▸ **ACTION ITEM**
Your reply should consist only of the lines from the one with "[483,212,516,263]" through the end of the entries, transcribed exactly. Pictures stay out.

▸ **DATA SUPPLIED**
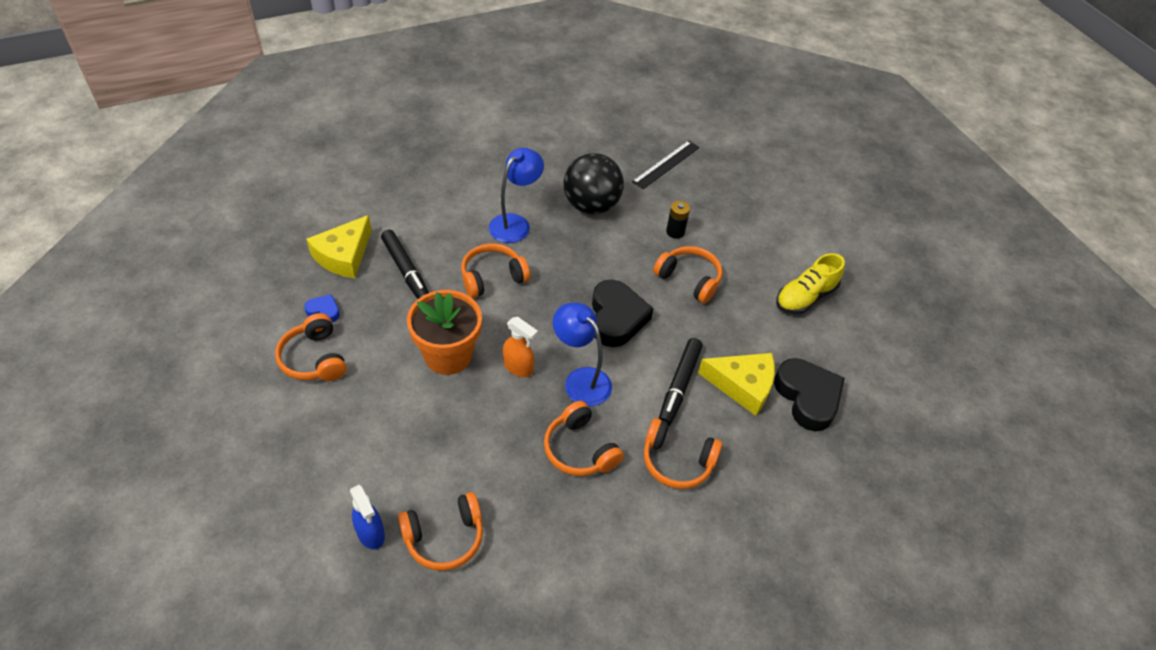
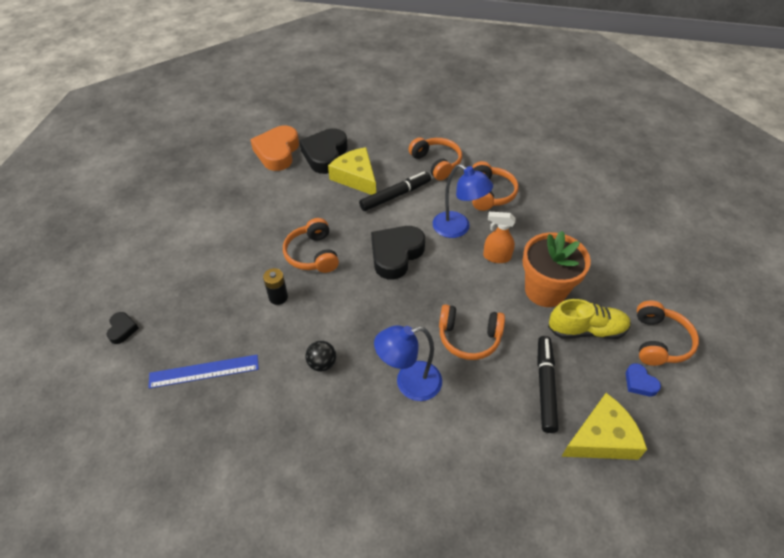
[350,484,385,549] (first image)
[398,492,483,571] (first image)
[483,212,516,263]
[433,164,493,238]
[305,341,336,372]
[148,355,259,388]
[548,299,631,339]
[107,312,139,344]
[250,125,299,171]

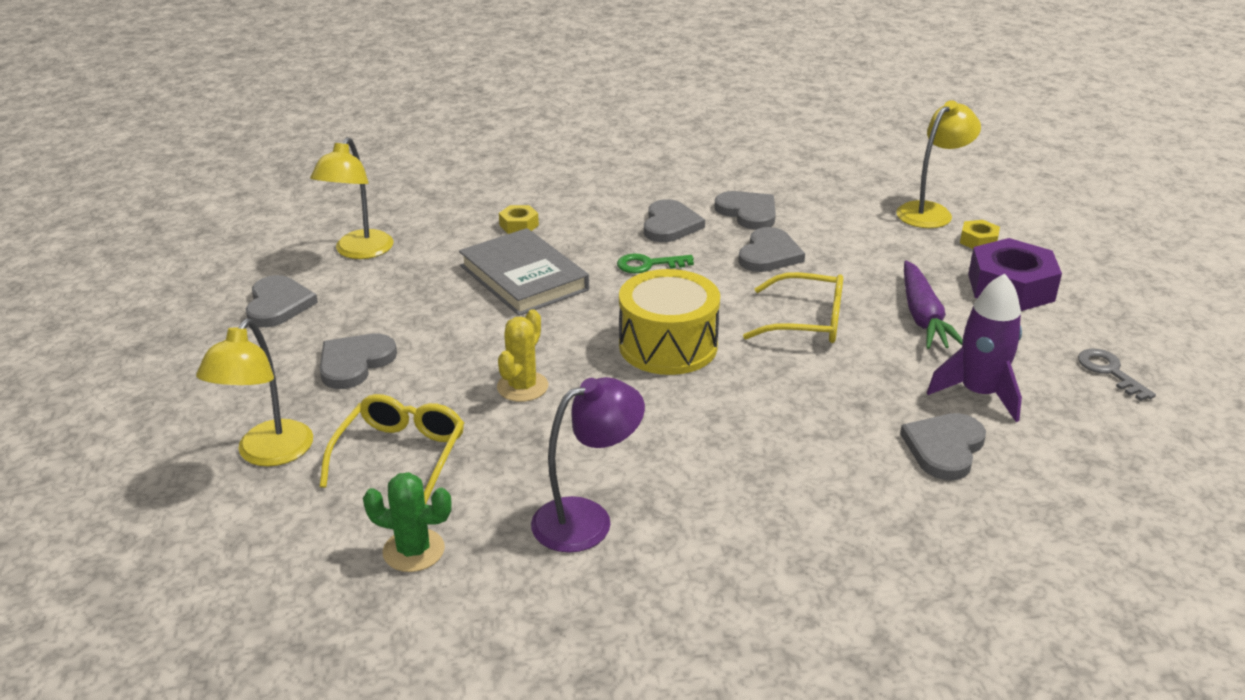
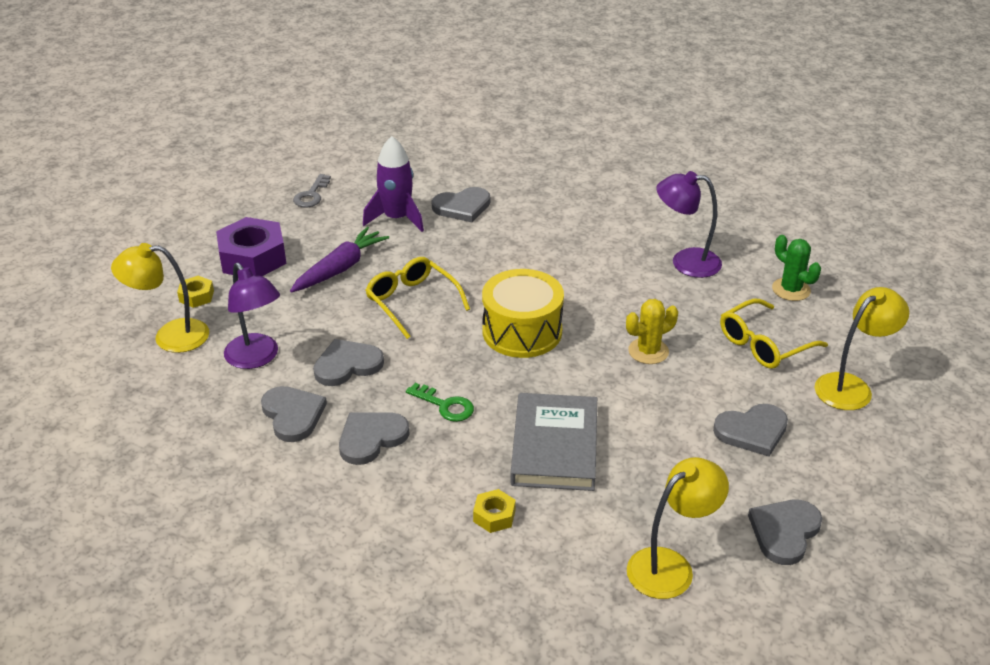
[261,386,327,442]
[224,263,280,369]

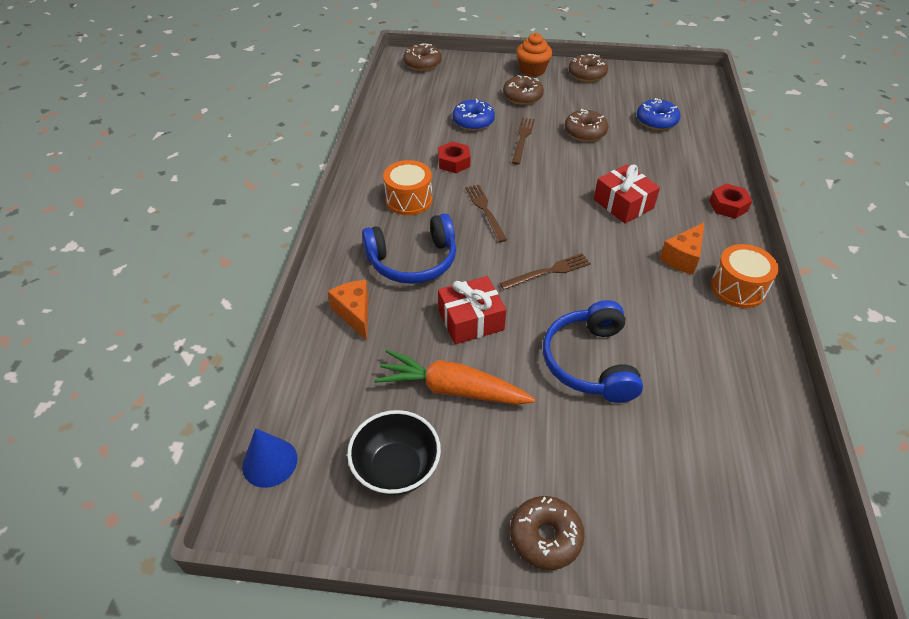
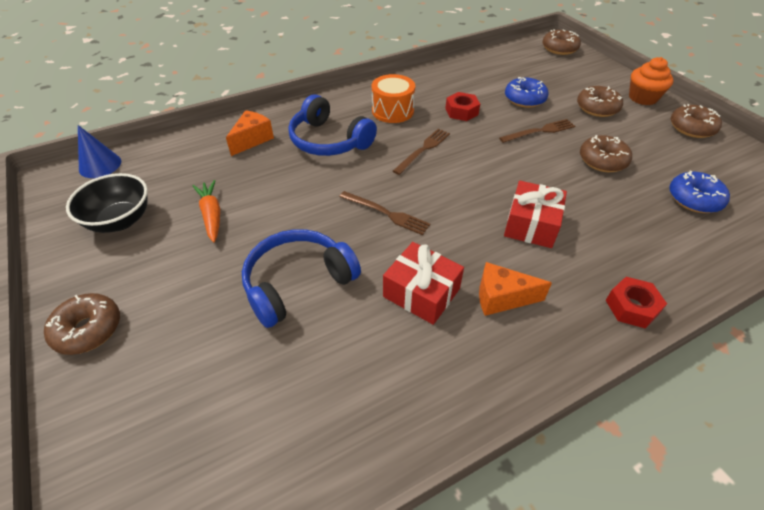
[192,180,220,243]
[383,242,464,325]
[711,244,779,308] (first image)

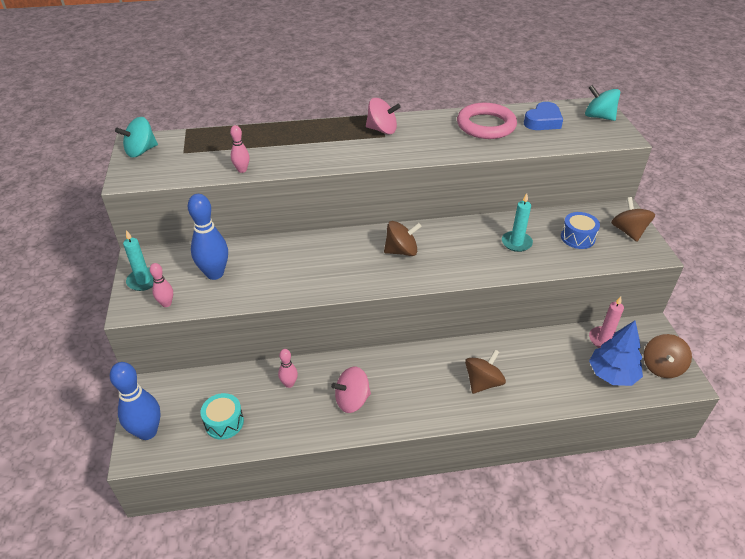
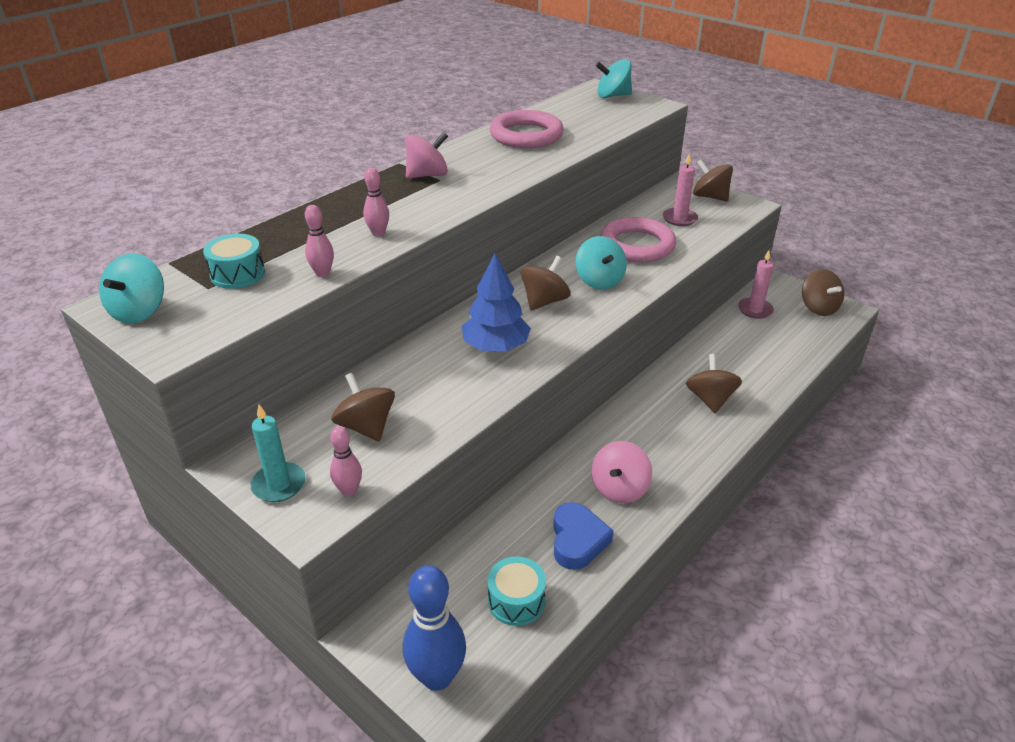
[332,373,395,441]
[363,168,389,237]
[600,217,676,263]
[553,502,614,570]
[663,153,698,226]
[462,254,531,351]
[203,234,265,289]
[576,236,627,290]

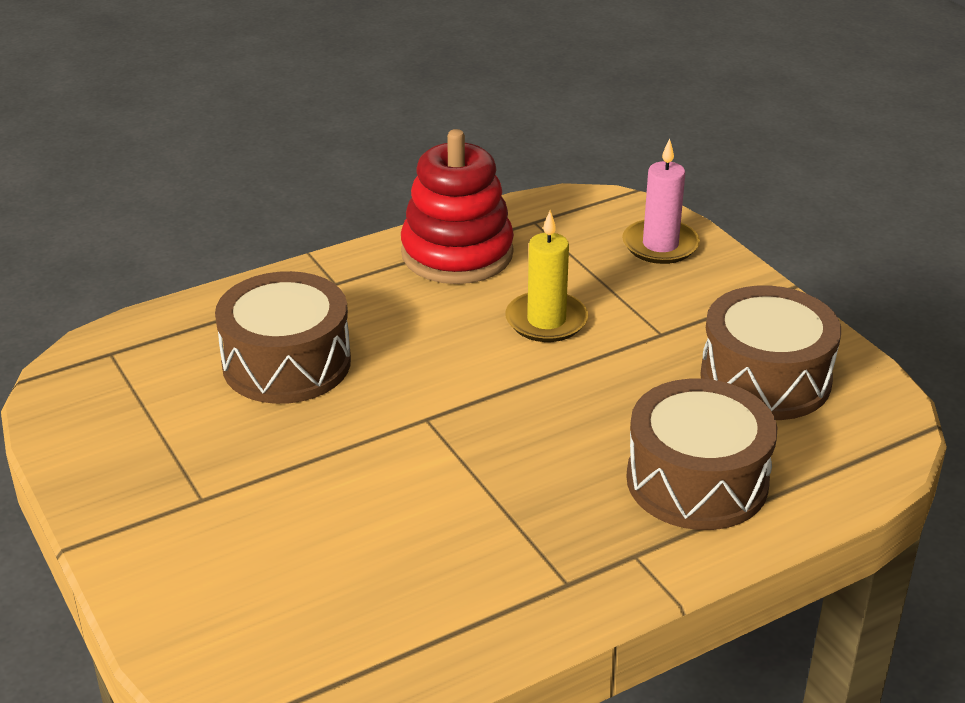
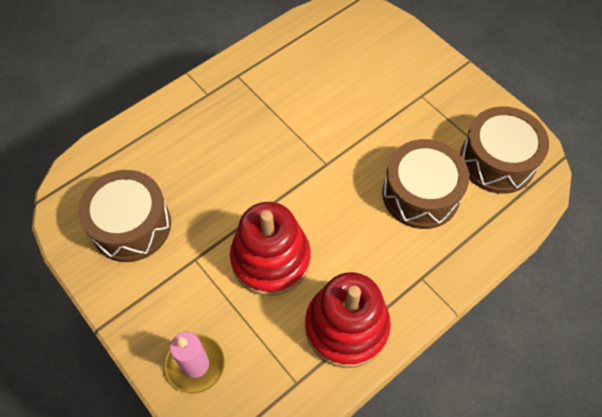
[230,202,311,296]
[460,106,549,194]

▸ **RESULT BELOW**
[483,212,516,263]
[433,164,493,238]
[305,341,336,372]
[148,355,259,388]
[548,299,631,339]
[107,312,139,344]
[250,125,299,171]

[261,386,327,442]
[224,263,280,369]

[192,180,220,243]
[383,242,464,325]
[711,244,779,308] (first image)

[332,373,395,441]
[363,168,389,237]
[600,217,676,263]
[553,502,614,570]
[663,153,698,226]
[462,254,531,351]
[203,234,265,289]
[576,236,627,290]

[230,202,311,296]
[460,106,549,194]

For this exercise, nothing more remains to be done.